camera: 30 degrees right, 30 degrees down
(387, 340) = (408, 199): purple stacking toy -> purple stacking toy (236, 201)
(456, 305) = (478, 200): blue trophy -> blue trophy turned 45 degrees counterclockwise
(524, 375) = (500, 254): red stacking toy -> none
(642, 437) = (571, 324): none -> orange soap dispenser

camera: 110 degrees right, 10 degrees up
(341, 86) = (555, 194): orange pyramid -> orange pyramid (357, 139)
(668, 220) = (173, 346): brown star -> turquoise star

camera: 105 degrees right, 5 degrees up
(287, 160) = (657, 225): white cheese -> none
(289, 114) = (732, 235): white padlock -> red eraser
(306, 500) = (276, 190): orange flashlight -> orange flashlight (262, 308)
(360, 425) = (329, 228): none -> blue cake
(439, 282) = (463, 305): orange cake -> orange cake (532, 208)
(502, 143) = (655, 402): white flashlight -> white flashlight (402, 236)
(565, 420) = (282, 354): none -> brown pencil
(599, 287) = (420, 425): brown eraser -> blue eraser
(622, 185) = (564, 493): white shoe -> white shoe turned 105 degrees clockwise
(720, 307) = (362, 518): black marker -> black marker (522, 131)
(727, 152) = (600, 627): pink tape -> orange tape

▬▬▬▬▬▬

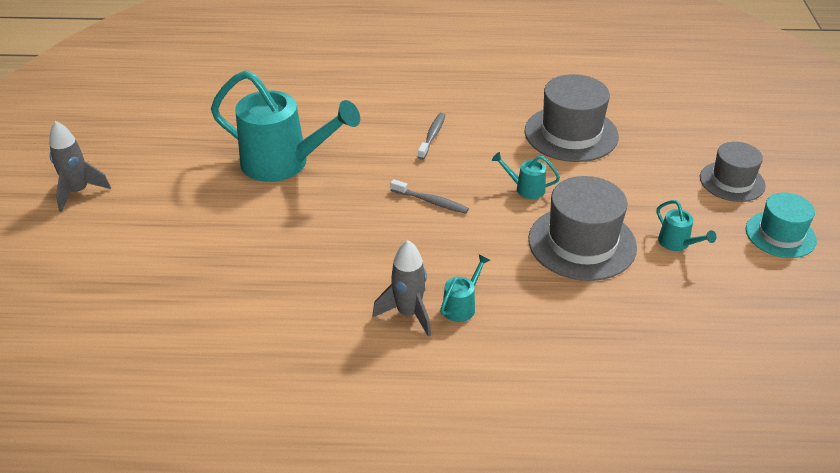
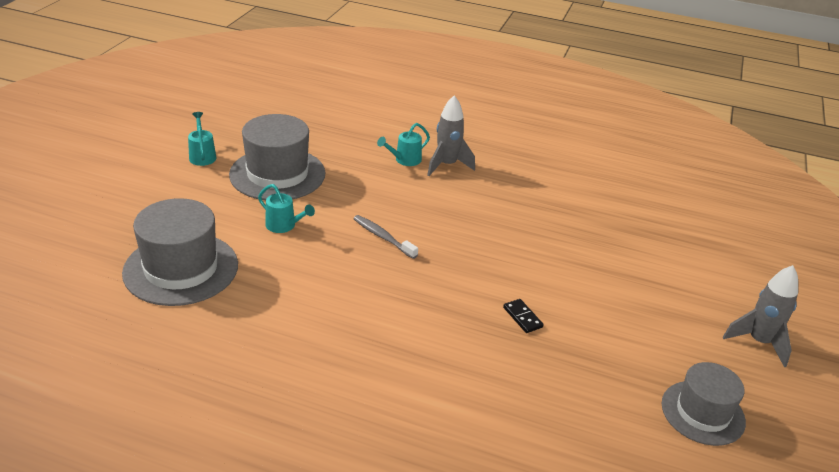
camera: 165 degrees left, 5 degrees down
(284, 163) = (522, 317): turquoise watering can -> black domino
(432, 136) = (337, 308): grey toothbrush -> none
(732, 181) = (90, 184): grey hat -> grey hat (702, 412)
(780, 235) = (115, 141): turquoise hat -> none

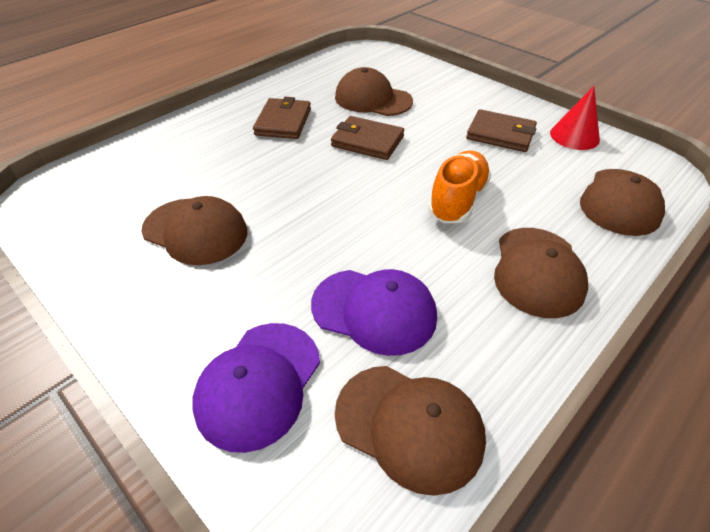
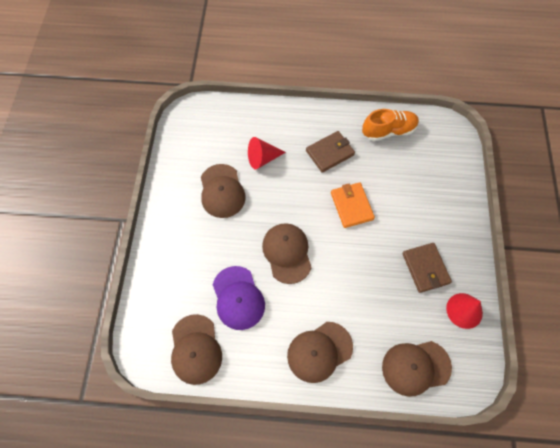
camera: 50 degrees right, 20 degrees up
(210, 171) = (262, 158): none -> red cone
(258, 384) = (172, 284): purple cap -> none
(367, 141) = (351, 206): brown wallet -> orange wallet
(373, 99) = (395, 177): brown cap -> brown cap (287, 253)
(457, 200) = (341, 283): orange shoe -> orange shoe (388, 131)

▬▬▬▬▬▬

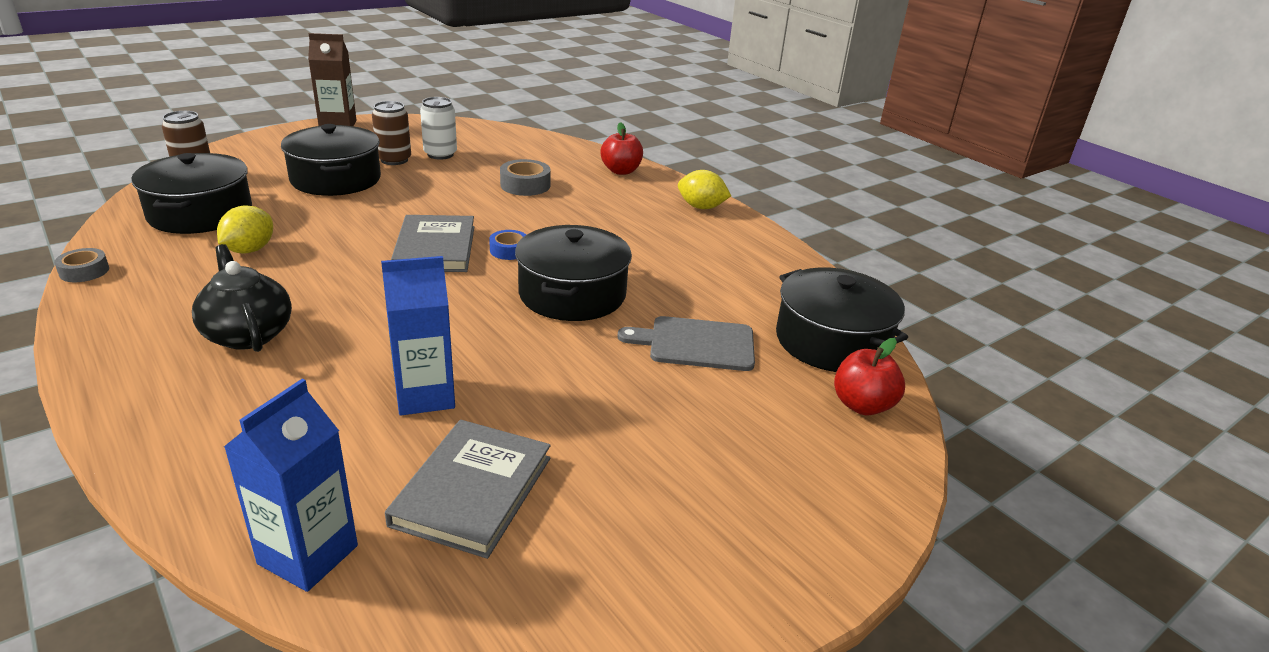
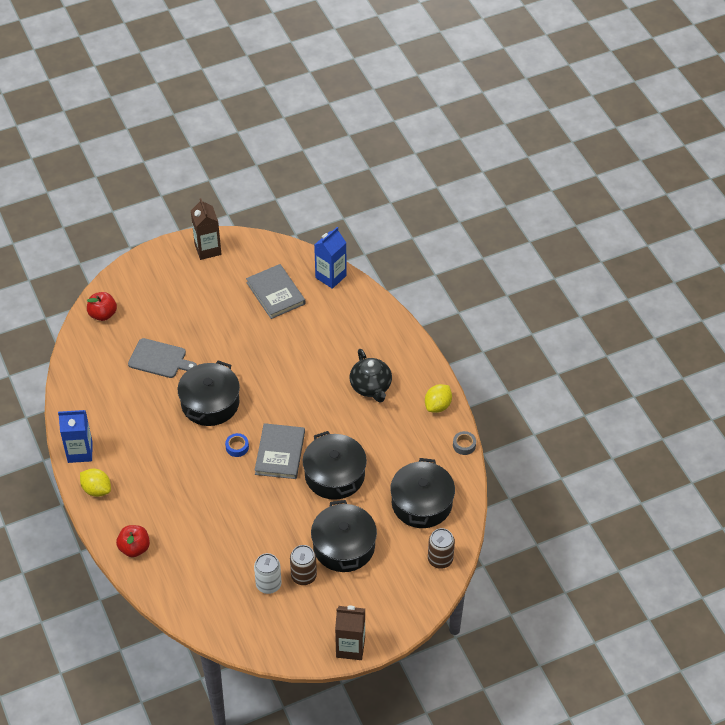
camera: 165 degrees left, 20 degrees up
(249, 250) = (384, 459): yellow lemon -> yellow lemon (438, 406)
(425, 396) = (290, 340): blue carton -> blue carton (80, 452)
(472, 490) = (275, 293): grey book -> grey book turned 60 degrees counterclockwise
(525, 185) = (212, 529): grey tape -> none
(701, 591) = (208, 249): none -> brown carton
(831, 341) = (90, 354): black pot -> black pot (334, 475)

▬▬▬▬▬▬

• [Task statement]:
Find how many lines of the material carry the string "stacking". Only the number should be in the answer.

• [Answer for the task]:
2